Written problem -
Pick out each line in the listing below that contains the string "kern", treating uppercase and lowercase as different, and copy those lines out.

Records for this exercise -
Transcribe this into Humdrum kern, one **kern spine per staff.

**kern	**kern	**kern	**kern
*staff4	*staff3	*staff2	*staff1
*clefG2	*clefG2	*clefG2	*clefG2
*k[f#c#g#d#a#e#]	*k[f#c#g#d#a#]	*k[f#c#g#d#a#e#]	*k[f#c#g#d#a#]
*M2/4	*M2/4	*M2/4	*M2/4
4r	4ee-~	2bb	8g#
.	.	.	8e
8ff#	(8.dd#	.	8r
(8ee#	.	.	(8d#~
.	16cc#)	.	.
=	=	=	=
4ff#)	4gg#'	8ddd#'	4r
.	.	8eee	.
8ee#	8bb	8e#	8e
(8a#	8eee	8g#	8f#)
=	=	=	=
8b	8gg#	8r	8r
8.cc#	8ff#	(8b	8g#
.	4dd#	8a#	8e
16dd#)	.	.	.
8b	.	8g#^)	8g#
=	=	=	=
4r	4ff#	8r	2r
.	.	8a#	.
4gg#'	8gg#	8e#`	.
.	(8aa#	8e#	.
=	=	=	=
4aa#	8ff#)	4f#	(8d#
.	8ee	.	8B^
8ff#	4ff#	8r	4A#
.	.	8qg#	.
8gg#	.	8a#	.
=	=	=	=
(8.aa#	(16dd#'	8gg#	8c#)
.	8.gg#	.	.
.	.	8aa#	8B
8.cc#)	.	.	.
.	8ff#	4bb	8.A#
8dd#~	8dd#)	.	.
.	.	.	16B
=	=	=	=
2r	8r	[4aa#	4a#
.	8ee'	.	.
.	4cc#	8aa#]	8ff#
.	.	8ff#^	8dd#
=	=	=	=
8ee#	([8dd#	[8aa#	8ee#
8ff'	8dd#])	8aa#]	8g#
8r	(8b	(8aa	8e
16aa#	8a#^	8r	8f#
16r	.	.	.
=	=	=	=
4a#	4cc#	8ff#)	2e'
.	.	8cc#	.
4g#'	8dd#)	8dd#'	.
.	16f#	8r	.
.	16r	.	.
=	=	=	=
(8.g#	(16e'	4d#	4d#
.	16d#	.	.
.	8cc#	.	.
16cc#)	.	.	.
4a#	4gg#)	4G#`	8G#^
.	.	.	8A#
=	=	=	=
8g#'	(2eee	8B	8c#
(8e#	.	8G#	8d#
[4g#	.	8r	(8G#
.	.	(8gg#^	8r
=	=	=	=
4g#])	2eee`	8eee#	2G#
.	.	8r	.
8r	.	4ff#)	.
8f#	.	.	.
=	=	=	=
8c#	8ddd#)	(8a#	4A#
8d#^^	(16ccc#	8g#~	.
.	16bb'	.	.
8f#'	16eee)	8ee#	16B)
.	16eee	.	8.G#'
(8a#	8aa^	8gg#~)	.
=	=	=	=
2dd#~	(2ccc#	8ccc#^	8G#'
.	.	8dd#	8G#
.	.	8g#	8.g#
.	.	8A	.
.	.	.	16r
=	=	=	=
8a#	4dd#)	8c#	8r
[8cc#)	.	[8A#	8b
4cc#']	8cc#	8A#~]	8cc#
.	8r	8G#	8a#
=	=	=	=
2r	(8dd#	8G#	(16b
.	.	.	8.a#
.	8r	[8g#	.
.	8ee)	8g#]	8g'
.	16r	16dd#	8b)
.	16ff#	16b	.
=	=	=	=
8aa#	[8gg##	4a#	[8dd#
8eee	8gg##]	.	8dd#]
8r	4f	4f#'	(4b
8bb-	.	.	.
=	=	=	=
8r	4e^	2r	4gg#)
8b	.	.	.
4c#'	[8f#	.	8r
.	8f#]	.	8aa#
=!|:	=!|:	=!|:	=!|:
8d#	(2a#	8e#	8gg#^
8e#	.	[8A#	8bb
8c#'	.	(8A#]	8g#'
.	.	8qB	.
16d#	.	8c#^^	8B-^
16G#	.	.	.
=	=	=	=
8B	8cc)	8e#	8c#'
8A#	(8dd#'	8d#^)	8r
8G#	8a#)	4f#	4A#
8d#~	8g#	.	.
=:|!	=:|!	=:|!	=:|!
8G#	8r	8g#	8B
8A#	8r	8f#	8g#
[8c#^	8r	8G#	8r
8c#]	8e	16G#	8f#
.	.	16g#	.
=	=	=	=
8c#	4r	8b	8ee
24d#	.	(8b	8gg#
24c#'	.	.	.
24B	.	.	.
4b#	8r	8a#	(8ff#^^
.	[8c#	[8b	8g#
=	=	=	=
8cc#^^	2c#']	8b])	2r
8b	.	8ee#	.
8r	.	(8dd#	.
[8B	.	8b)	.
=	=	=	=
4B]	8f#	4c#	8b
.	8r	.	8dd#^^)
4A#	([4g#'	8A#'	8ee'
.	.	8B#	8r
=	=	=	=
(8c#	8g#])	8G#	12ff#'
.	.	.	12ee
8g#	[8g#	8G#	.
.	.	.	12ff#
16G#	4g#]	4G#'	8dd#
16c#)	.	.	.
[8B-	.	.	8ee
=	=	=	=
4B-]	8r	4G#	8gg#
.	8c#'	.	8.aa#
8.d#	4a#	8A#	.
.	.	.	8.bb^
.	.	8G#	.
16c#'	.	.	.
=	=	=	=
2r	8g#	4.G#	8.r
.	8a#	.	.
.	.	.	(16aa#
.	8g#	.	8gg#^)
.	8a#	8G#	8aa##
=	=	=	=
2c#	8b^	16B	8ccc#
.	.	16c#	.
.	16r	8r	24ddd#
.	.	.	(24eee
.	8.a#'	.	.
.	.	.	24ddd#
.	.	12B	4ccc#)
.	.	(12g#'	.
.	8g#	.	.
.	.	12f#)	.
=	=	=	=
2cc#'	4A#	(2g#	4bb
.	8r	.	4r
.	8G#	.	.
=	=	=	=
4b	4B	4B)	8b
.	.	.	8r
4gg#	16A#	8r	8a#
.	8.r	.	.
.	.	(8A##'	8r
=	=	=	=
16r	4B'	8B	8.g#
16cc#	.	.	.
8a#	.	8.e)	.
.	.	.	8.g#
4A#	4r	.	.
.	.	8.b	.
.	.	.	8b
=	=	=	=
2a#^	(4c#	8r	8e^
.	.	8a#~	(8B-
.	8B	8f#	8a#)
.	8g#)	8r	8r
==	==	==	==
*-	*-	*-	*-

Task solution -
Transcribe this into Humdrum kern, one **kern spine per staff.
**kern	**kern	**kern	**kern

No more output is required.